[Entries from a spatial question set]
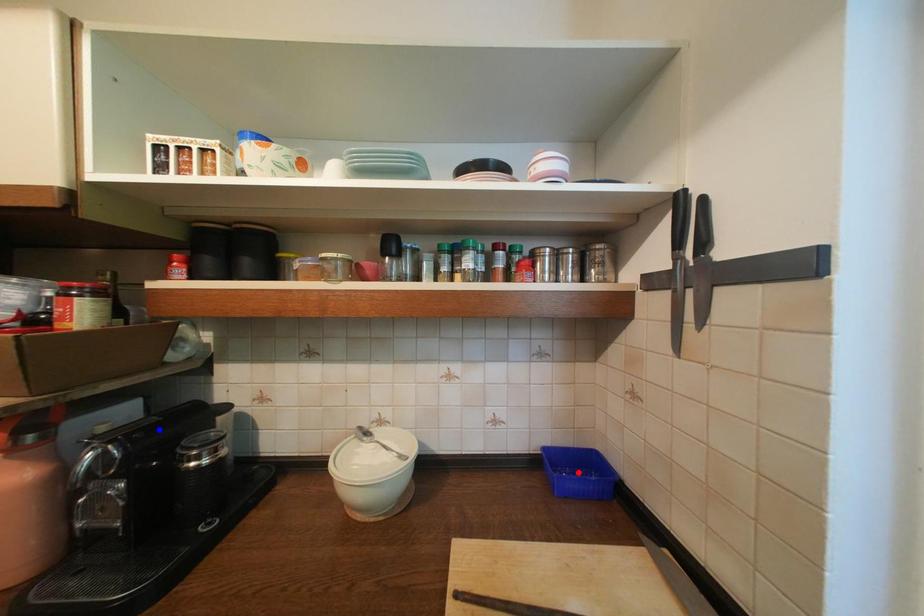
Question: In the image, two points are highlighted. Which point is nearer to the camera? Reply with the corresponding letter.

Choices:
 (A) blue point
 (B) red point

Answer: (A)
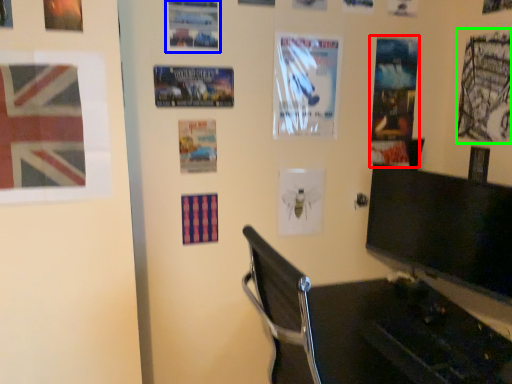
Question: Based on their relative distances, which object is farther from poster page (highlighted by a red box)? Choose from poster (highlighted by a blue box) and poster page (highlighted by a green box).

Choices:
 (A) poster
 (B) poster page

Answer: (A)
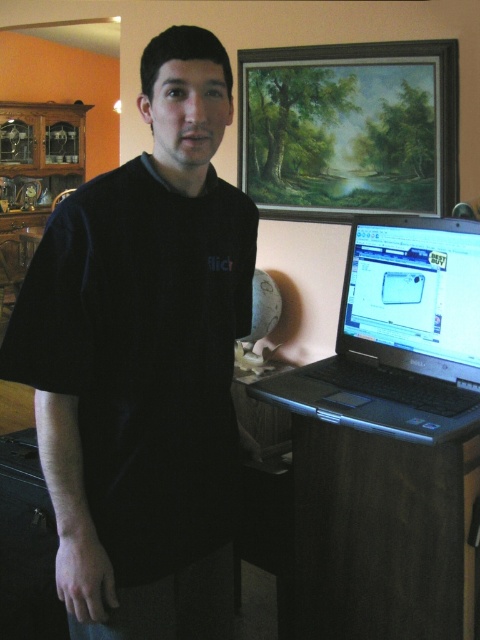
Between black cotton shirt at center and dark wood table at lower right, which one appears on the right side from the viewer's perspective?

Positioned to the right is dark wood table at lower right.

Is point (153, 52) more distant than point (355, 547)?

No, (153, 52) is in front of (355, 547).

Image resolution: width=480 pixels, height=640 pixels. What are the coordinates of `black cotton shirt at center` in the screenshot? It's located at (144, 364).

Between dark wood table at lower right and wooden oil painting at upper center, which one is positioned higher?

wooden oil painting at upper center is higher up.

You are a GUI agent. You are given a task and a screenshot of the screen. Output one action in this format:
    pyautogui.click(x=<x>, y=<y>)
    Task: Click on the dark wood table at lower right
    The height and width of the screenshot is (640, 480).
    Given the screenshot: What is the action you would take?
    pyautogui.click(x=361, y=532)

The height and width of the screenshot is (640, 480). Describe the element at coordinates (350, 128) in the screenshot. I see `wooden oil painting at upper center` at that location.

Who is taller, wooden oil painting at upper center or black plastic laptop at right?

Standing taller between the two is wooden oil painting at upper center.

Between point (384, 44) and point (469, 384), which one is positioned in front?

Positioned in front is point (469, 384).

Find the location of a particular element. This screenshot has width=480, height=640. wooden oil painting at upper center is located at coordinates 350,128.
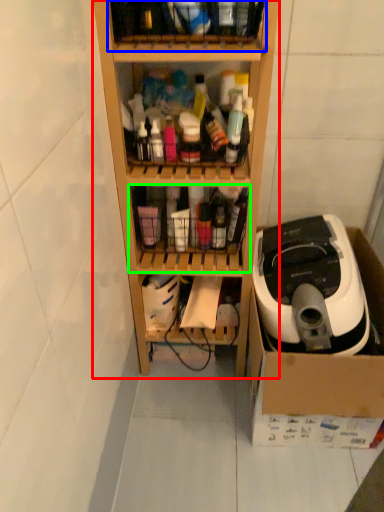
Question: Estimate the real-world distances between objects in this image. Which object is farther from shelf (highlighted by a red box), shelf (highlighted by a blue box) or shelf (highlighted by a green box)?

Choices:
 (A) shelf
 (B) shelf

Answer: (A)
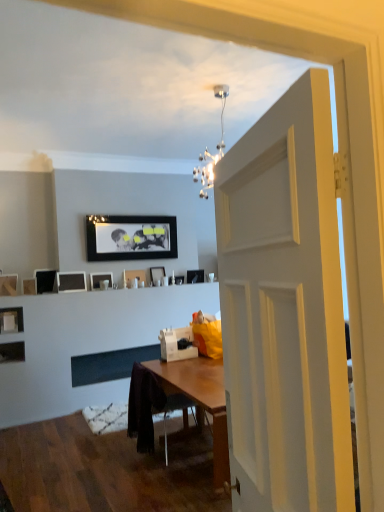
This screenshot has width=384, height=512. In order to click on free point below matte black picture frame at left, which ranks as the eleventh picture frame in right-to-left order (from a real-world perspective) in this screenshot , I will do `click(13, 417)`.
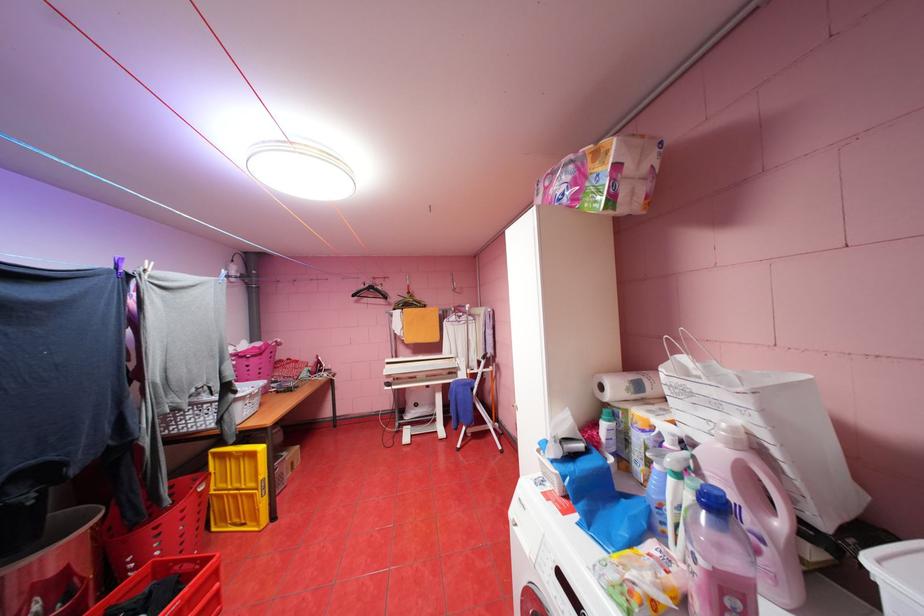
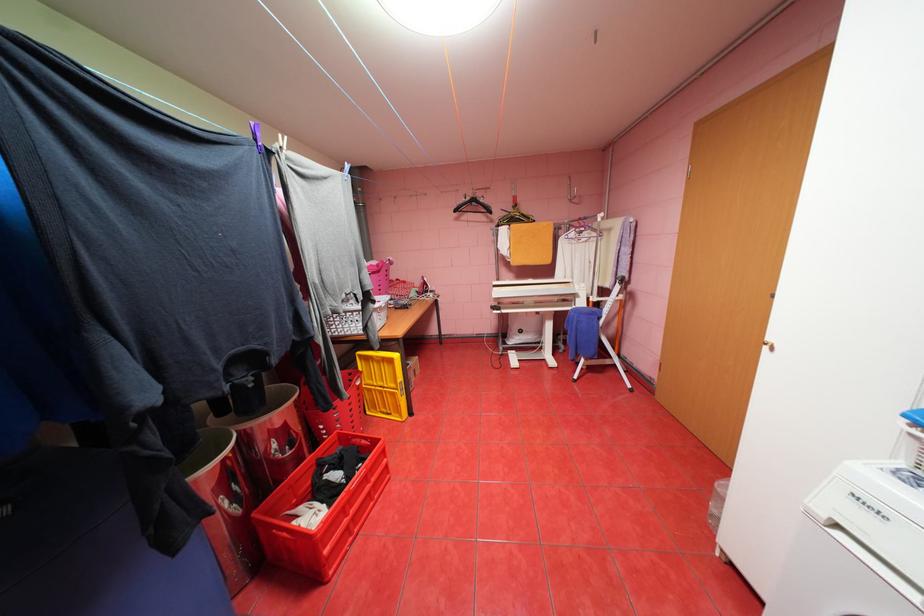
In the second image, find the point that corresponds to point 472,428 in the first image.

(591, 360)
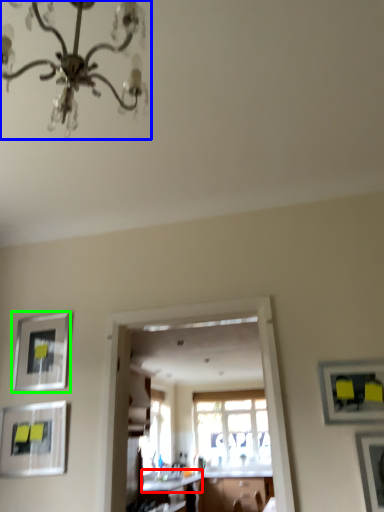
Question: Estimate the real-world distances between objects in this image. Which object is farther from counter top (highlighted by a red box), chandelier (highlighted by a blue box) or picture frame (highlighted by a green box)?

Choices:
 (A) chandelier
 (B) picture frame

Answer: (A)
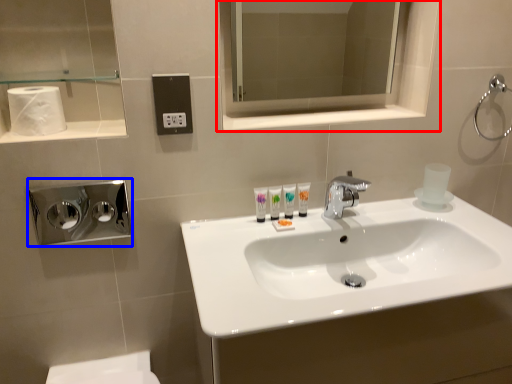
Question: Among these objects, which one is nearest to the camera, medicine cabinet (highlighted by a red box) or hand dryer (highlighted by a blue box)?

> [Work to complete]:
Reproduce the text of all the entries above word for word, omitting the pictures.

> [Answer for this exercise]:
Question: In the image, two points are highlighted. Which point is nearer to the camera? Reply with the corresponding letter.

Choices:
 (A) blue point
 (B) red point

Answer: (A)
Question: Based on their relative distances, which object is farther from poster page (highlighted by a red box)? Choose from poster (highlighted by a blue box) and poster page (highlighted by a green box).

Choices:
 (A) poster
 (B) poster page

Answer: (A)
Between black cotton shirt at center and dark wood table at lower right, which one appears on the right side from the viewer's perspective?

Positioned to the right is dark wood table at lower right.

Is point (153, 52) more distant than point (355, 547)?

No, (153, 52) is in front of (355, 547).

Image resolution: width=480 pixels, height=640 pixels. What are the coordinates of `black cotton shirt at center` in the screenshot? It's located at (144, 364).

Between dark wood table at lower right and wooden oil painting at upper center, which one is positioned higher?

wooden oil painting at upper center is higher up.

You are a GUI agent. You are given a task and a screenshot of the screen. Output one action in this format:
    pyautogui.click(x=<x>, y=<y>)
    Task: Click on the dark wood table at lower right
    The height and width of the screenshot is (640, 480).
    Given the screenshot: What is the action you would take?
    pyautogui.click(x=361, y=532)

The height and width of the screenshot is (640, 480). Describe the element at coordinates (350, 128) in the screenshot. I see `wooden oil painting at upper center` at that location.

Who is taller, wooden oil painting at upper center or black plastic laptop at right?

Standing taller between the two is wooden oil painting at upper center.

Between point (384, 44) and point (469, 384), which one is positioned in front?

Positioned in front is point (469, 384).

Find the location of a particular element. This screenshot has width=480, height=640. wooden oil painting at upper center is located at coordinates 350,128.
Question: Estimate the real-world distances between objects in this image. Which object is farther from shelf (highlighted by a red box), shelf (highlighted by a blue box) or shelf (highlighted by a green box)?

Choices:
 (A) shelf
 (B) shelf

Answer: (A)
This screenshot has width=384, height=512. In order to click on free point below matte black picture frame at left, which ranks as the eleventh picture frame in right-to-left order (from a real-world perspective) in this screenshot , I will do `click(13, 417)`.
In the second image, find the point that corresponds to point 472,428 in the first image.

(591, 360)
Question: Estimate the real-world distances between objects in this image. Which object is farther from counter top (highlighted by a red box), chandelier (highlighted by a blue box) or picture frame (highlighted by a green box)?

Choices:
 (A) chandelier
 (B) picture frame

Answer: (A)
Question: Among these objects, which one is nearest to the camera, medicine cabinet (highlighted by a red box) or hand dryer (highlighted by a blue box)?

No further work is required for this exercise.